Modification records
= Beginning of Section =
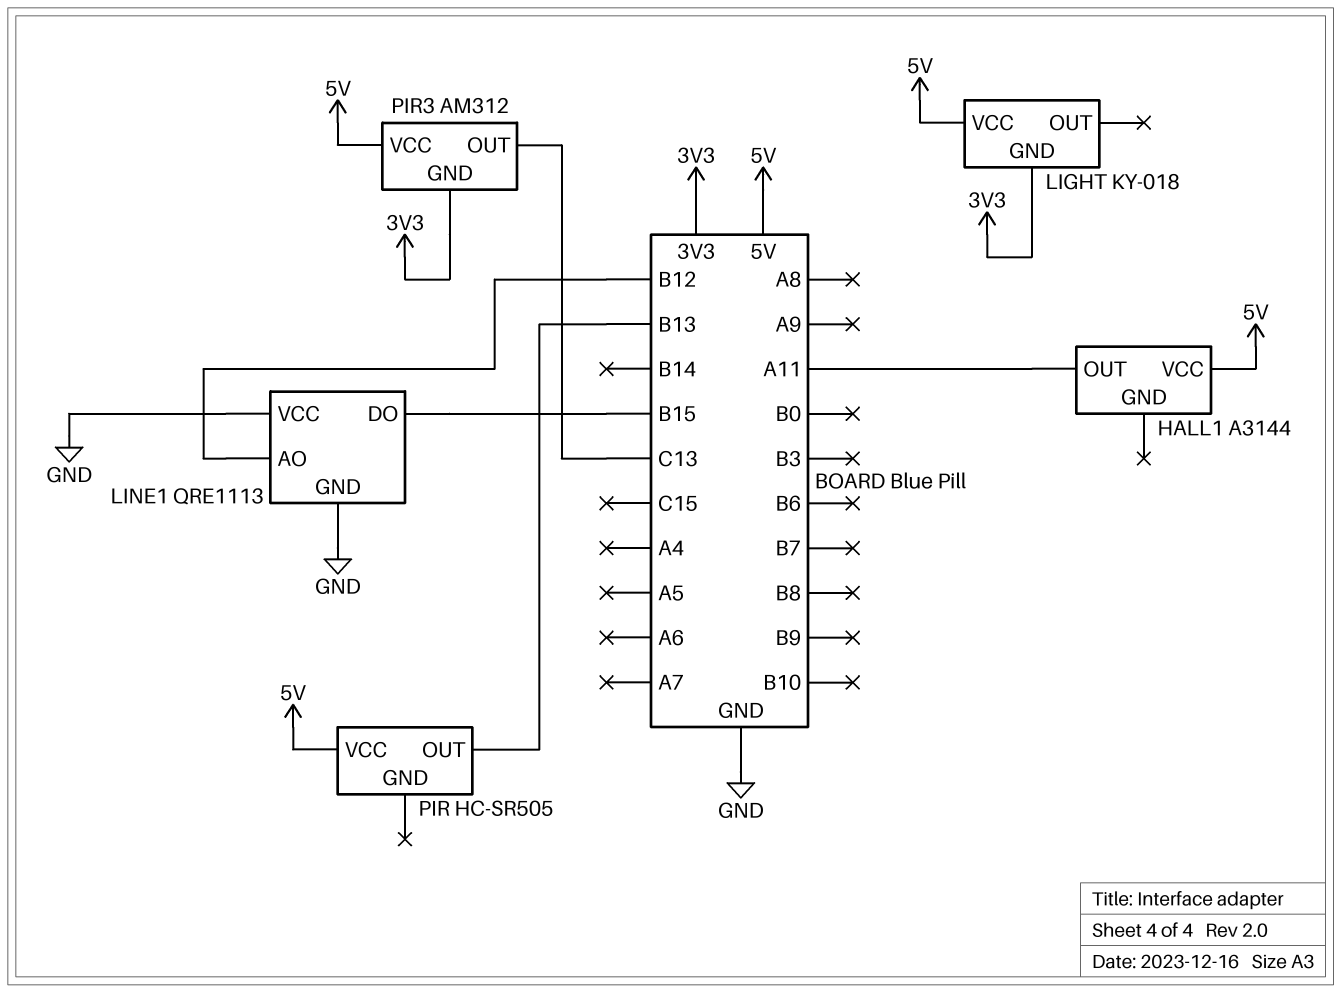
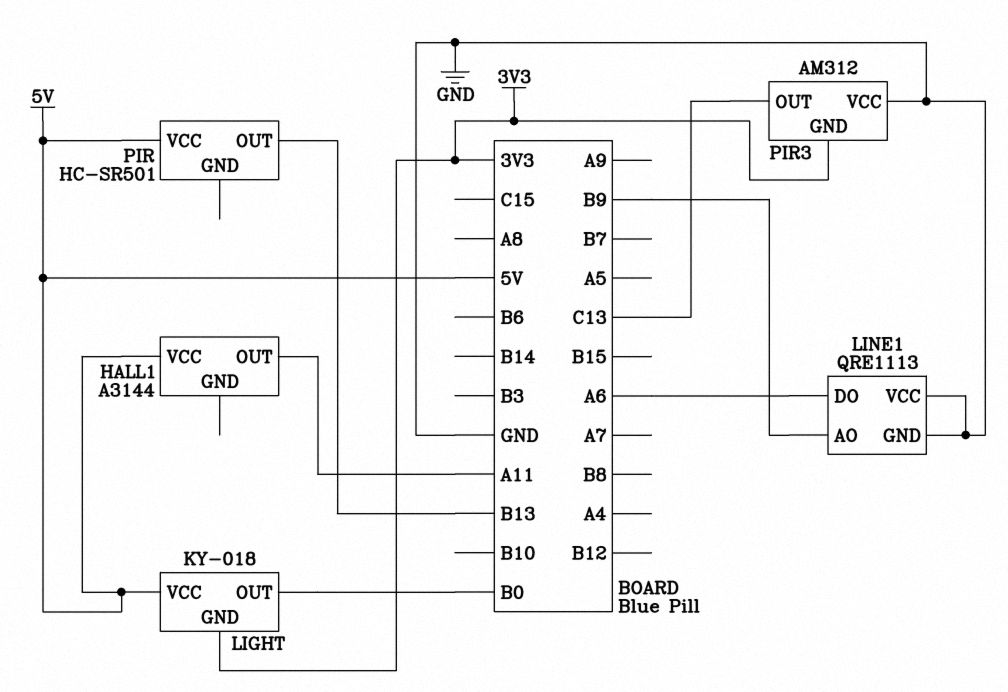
LIGHT pin OUT: none -> B0
LINE1 pin AO: B12 -> B9
LINE1 pin DO: B15 -> A6
PIR: HC-SR505 -> HC-SR501
PIR3 pin VCC: 5V -> GND

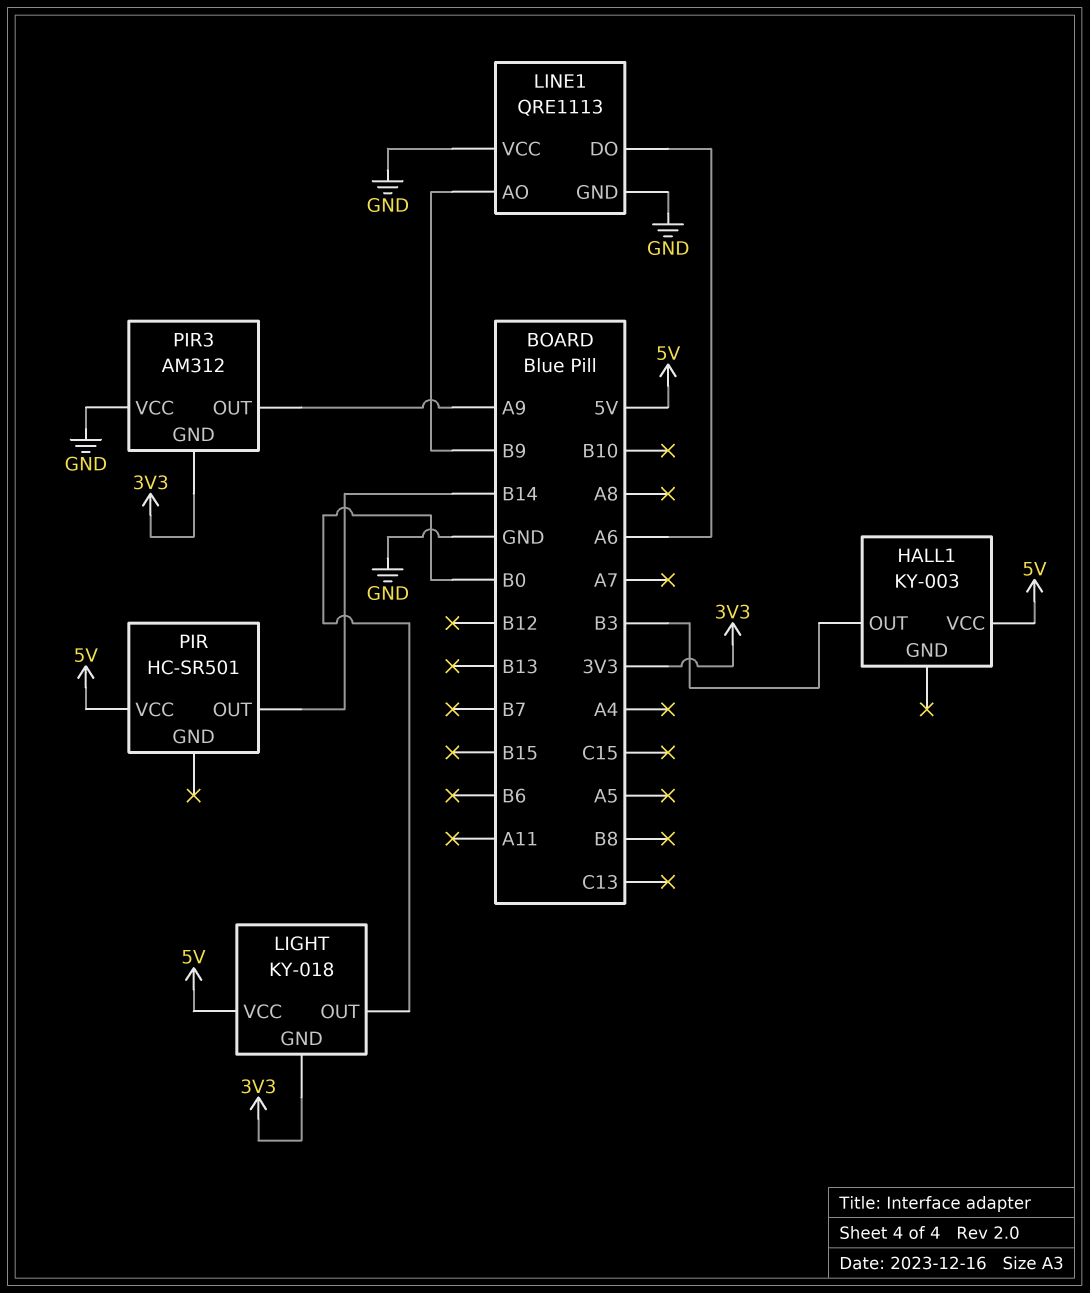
HALL1: A3144 -> KY-003
HALL1 pin OUT: A11 -> B3
PIR pin OUT: B13 -> B14
PIR3 pin OUT: C13 -> A9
= End of Section =
# What you have to do
Skipping the pictures, output the entries exactly as they appear above.

# Final answer
LIGHT pin OUT: none -> B0
LINE1 pin AO: B12 -> B9
LINE1 pin DO: B15 -> A6
PIR: HC-SR505 -> HC-SR501
PIR3 pin VCC: 5V -> GND

HALL1: A3144 -> KY-003
HALL1 pin OUT: A11 -> B3
PIR pin OUT: B13 -> B14
PIR3 pin OUT: C13 -> A9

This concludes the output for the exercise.